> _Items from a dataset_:
..........
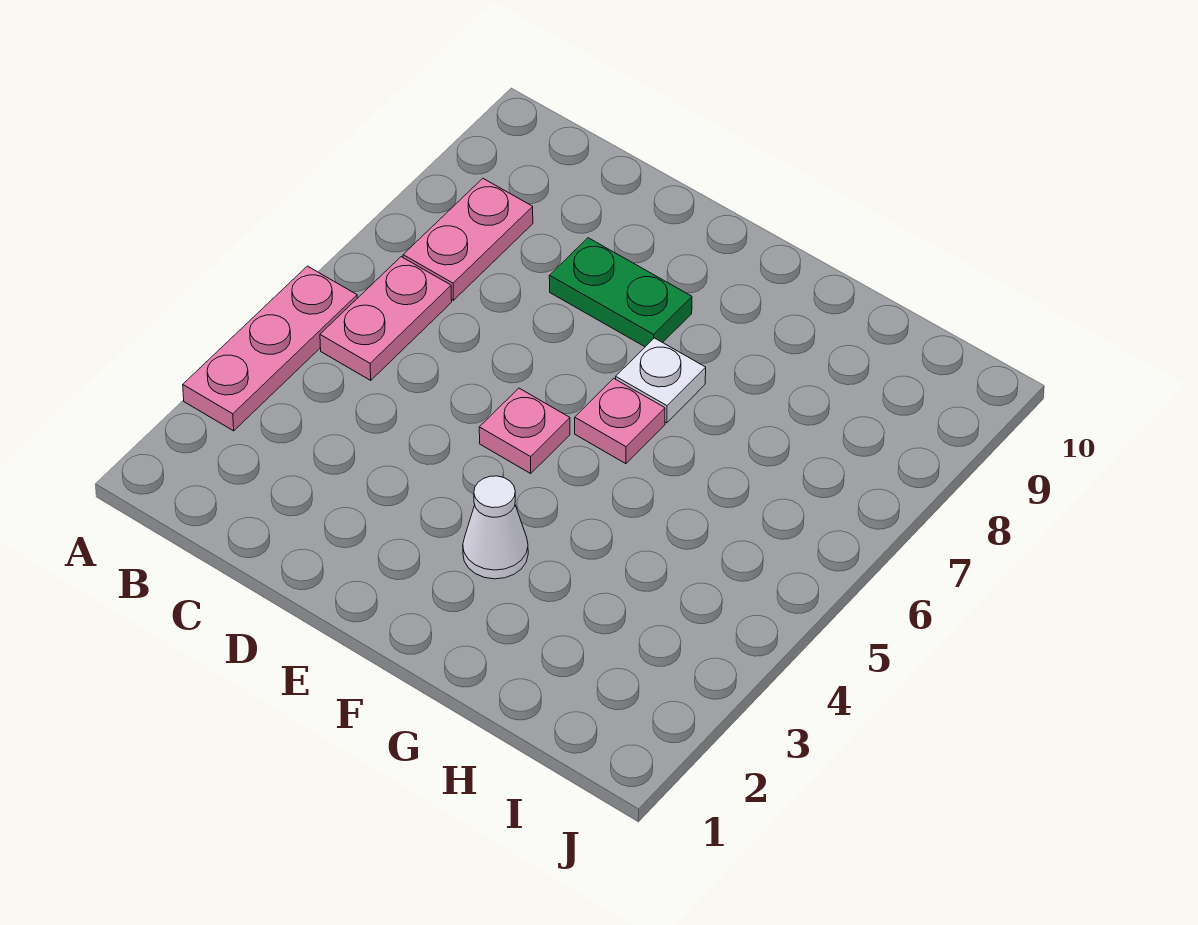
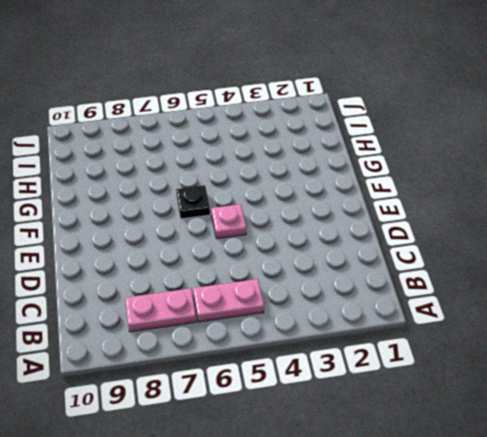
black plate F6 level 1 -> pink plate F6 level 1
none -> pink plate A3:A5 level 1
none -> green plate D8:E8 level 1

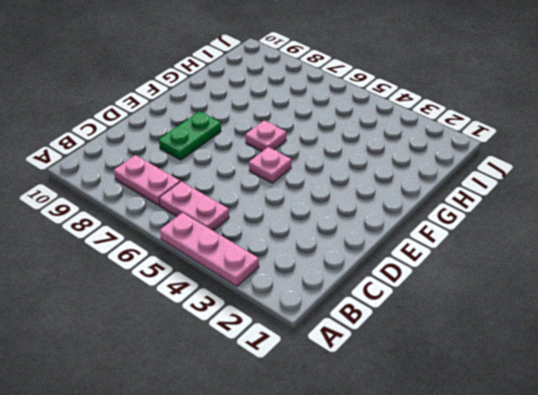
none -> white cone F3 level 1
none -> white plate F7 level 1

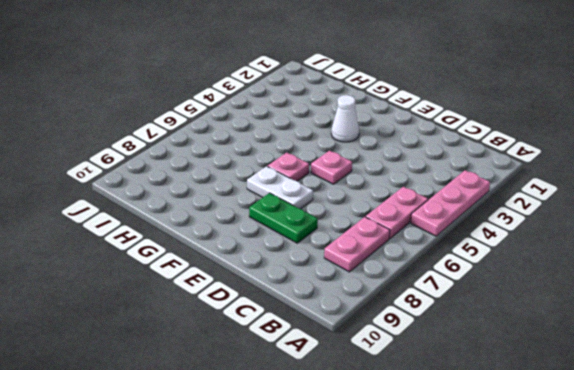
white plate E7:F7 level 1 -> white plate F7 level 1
..........
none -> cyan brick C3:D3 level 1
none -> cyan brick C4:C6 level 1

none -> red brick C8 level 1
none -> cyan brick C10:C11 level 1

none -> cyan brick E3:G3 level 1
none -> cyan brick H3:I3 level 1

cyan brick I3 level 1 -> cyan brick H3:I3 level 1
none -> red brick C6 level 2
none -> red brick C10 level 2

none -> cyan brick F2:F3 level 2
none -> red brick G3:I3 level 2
..........
Give back the records above exactly, limited to the lines between the one holding "none -> red brick C10 level 2" and the one holding "none -> red brick G3:I3 level 2", inclusive.

none -> red brick C10 level 2

none -> cyan brick F2:F3 level 2
none -> red brick G3:I3 level 2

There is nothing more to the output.